> [To do]
Omit the images and reproduce the rest of the entries exactly.

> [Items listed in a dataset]

= Beginning of Section =

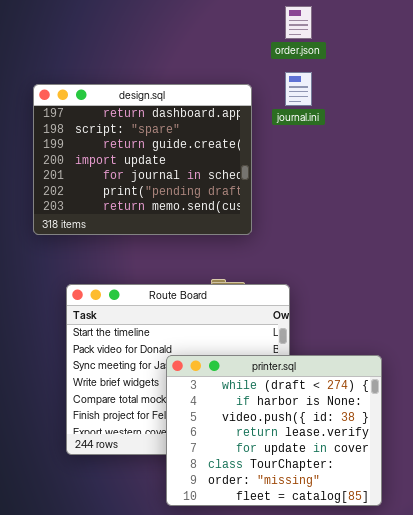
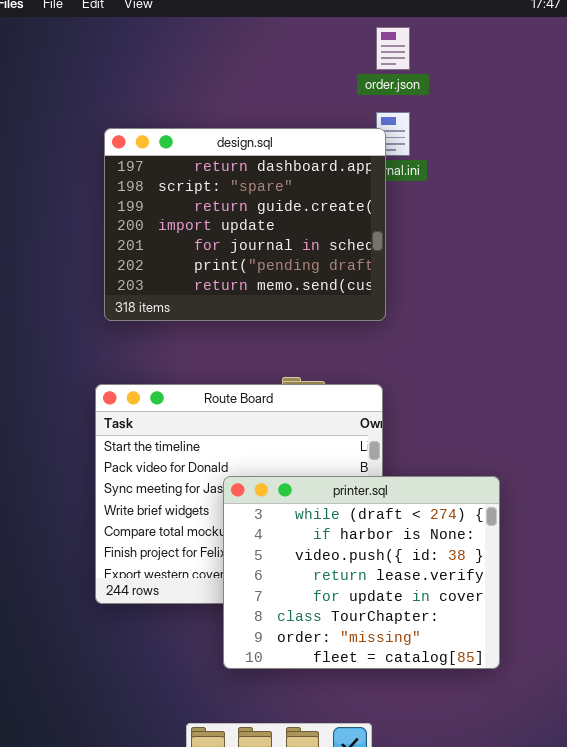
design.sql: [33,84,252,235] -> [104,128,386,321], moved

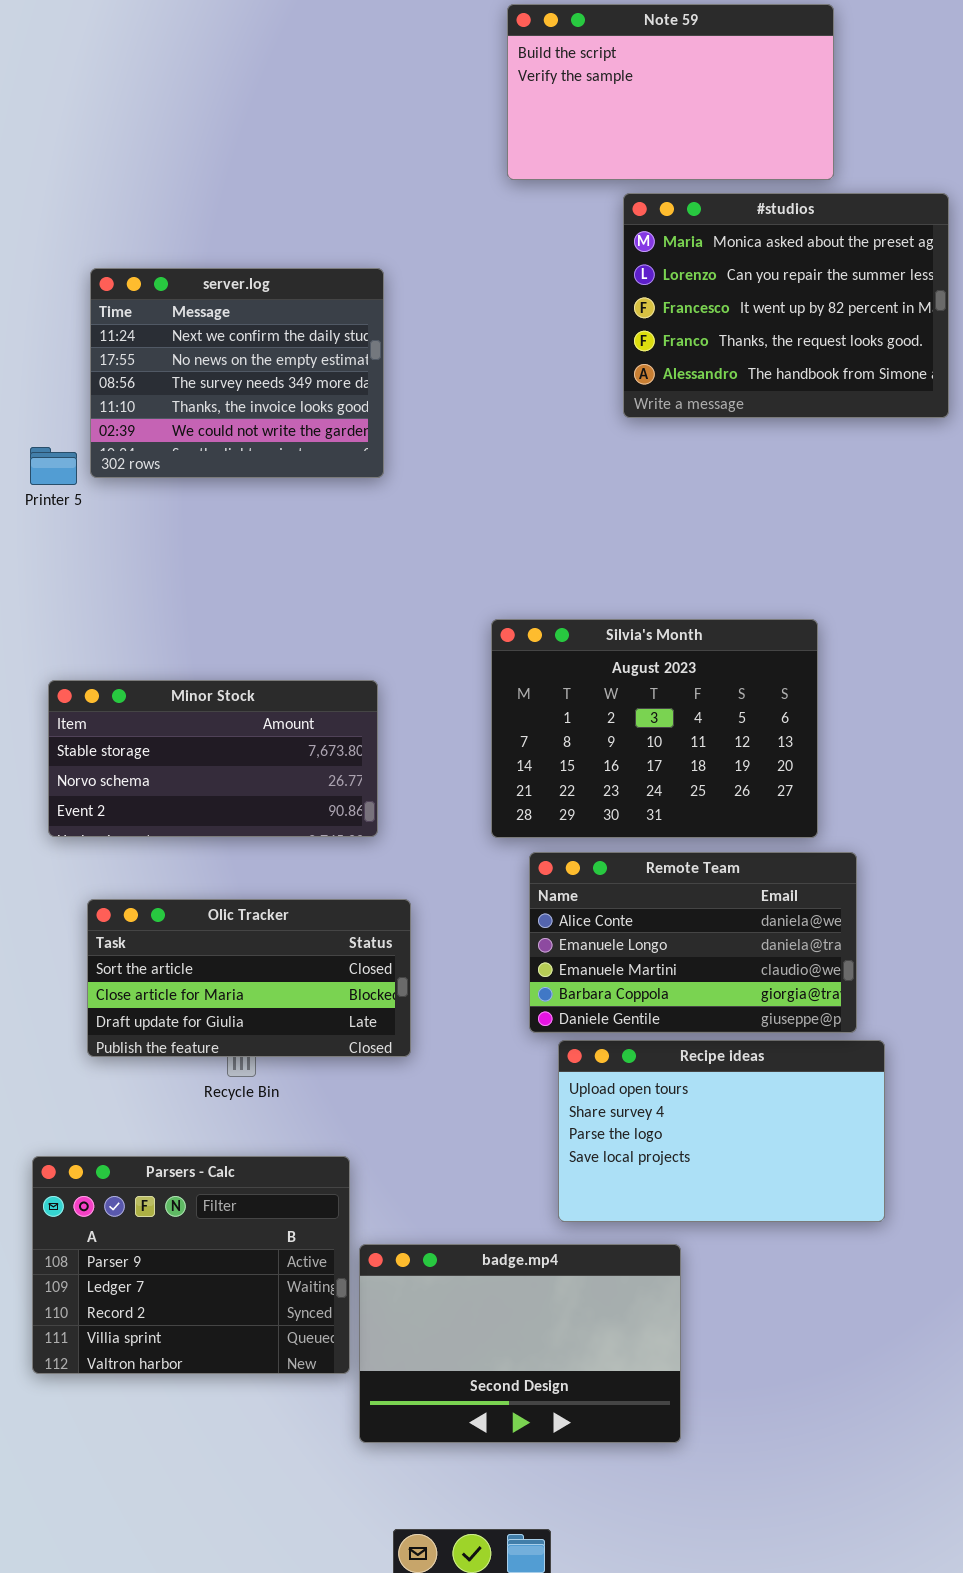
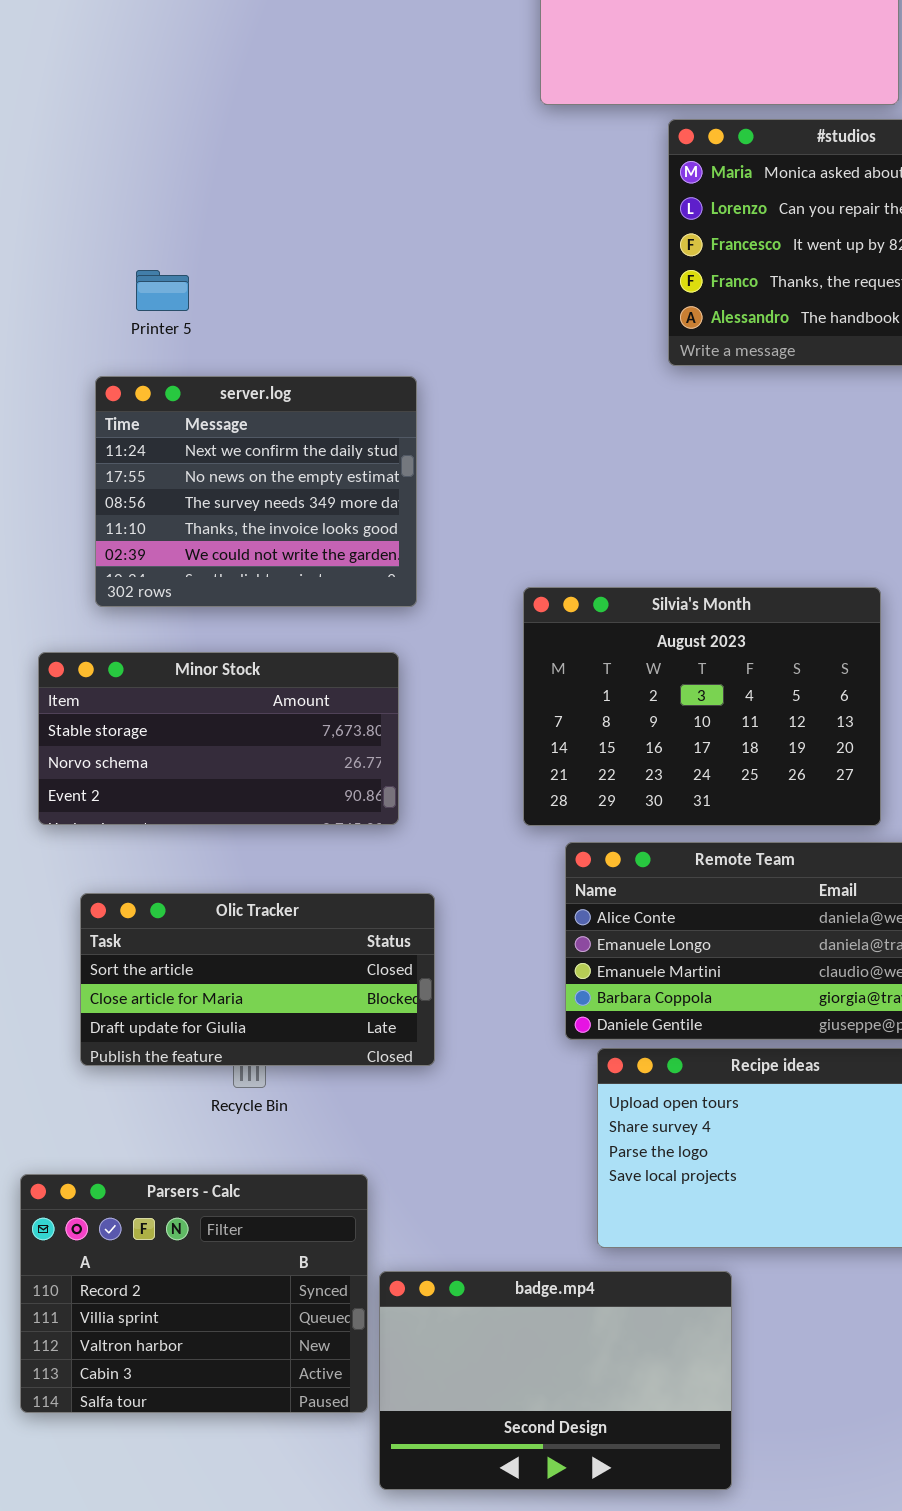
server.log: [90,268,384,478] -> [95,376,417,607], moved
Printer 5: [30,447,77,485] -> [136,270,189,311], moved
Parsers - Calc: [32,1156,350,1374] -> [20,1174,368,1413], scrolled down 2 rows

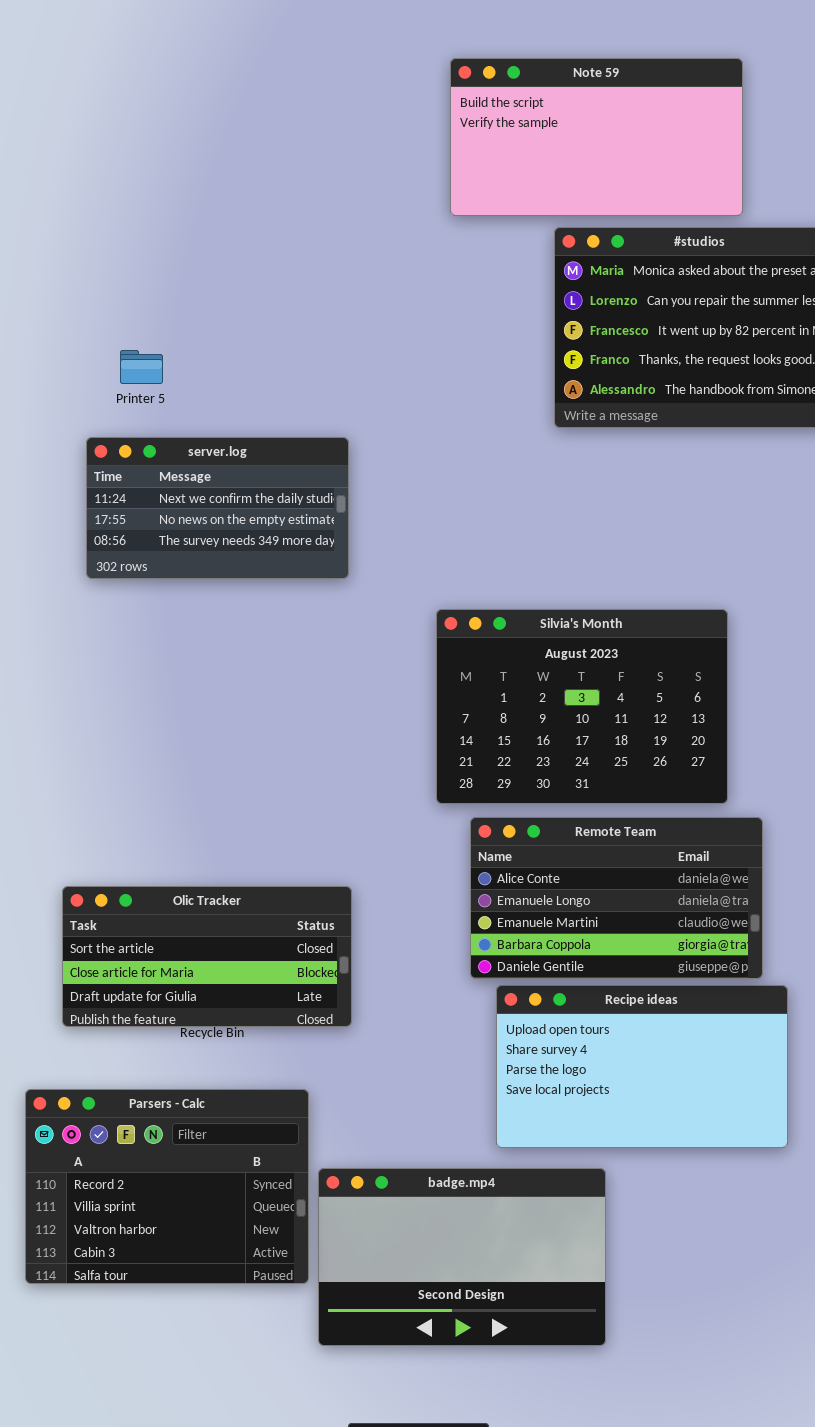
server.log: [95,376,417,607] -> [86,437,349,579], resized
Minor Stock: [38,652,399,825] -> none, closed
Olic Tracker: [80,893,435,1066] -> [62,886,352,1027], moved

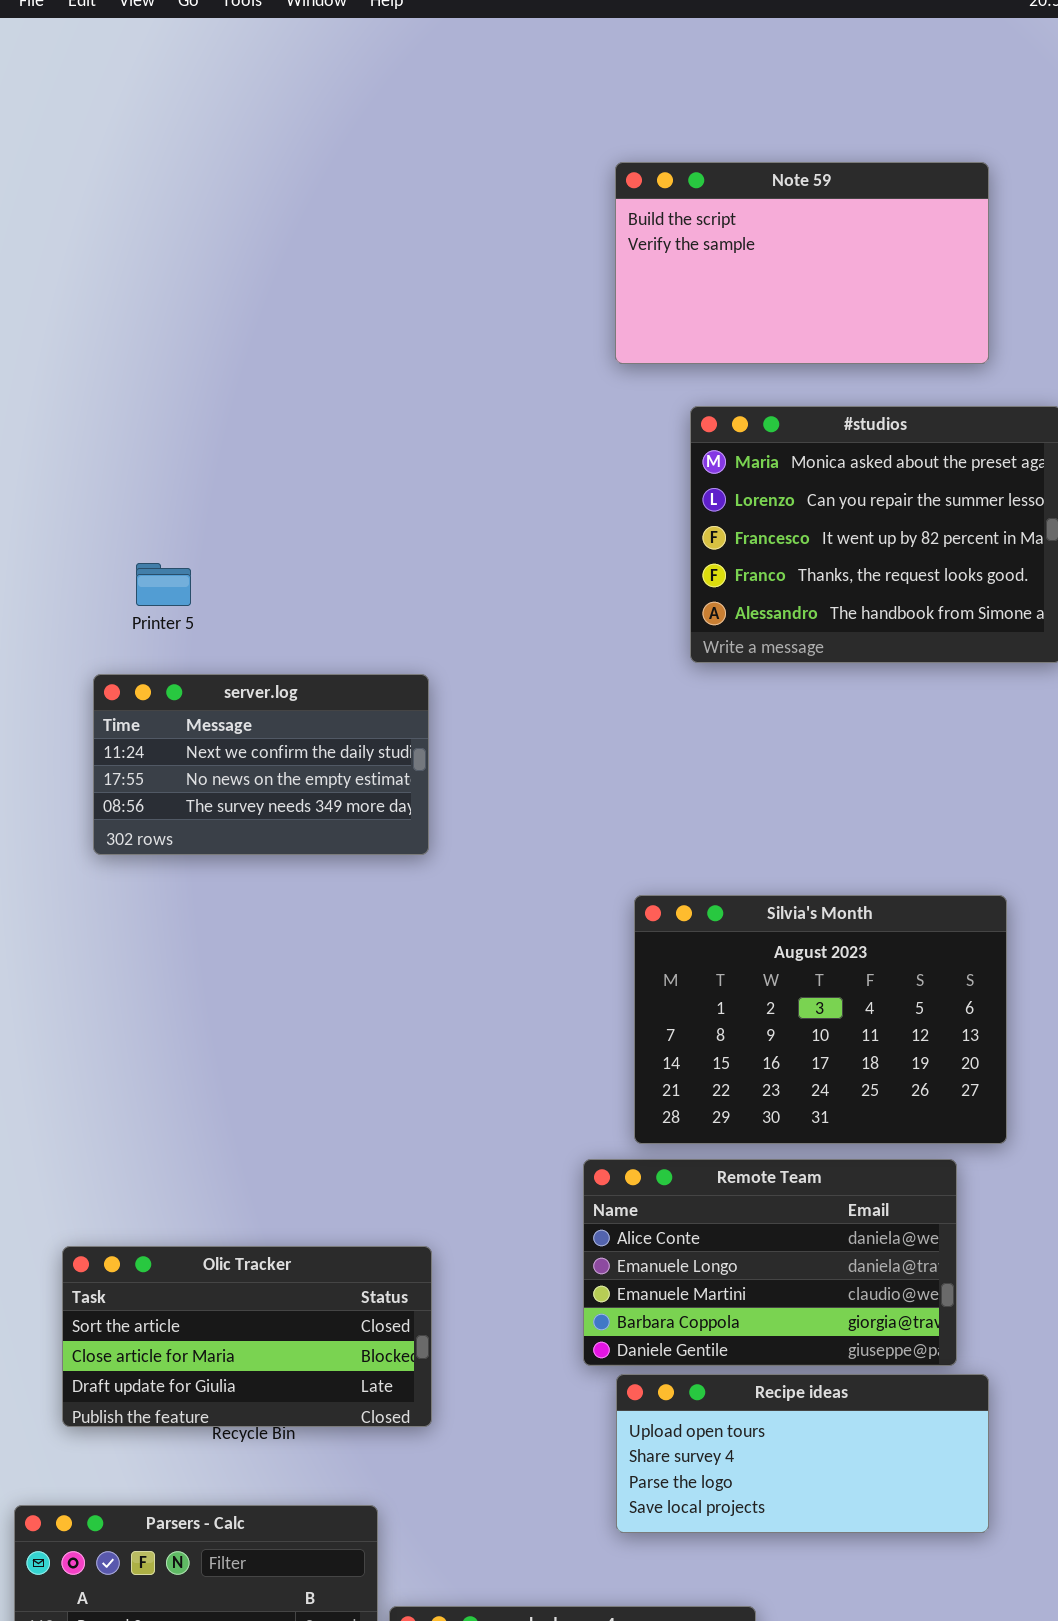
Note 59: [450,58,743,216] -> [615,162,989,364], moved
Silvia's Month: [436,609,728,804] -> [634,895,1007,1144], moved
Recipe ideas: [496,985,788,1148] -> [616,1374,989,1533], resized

= End of Section =

> [Result for this task]
design.sql: [33,84,252,235] -> [104,128,386,321], moved

server.log: [90,268,384,478] -> [95,376,417,607], moved
Printer 5: [30,447,77,485] -> [136,270,189,311], moved
Parsers - Calc: [32,1156,350,1374] -> [20,1174,368,1413], scrolled down 2 rows

server.log: [95,376,417,607] -> [86,437,349,579], resized
Minor Stock: [38,652,399,825] -> none, closed
Olic Tracker: [80,893,435,1066] -> [62,886,352,1027], moved

Note 59: [450,58,743,216] -> [615,162,989,364], moved
Silvia's Month: [436,609,728,804] -> [634,895,1007,1144], moved
Recipe ideas: [496,985,788,1148] -> [616,1374,989,1533], resized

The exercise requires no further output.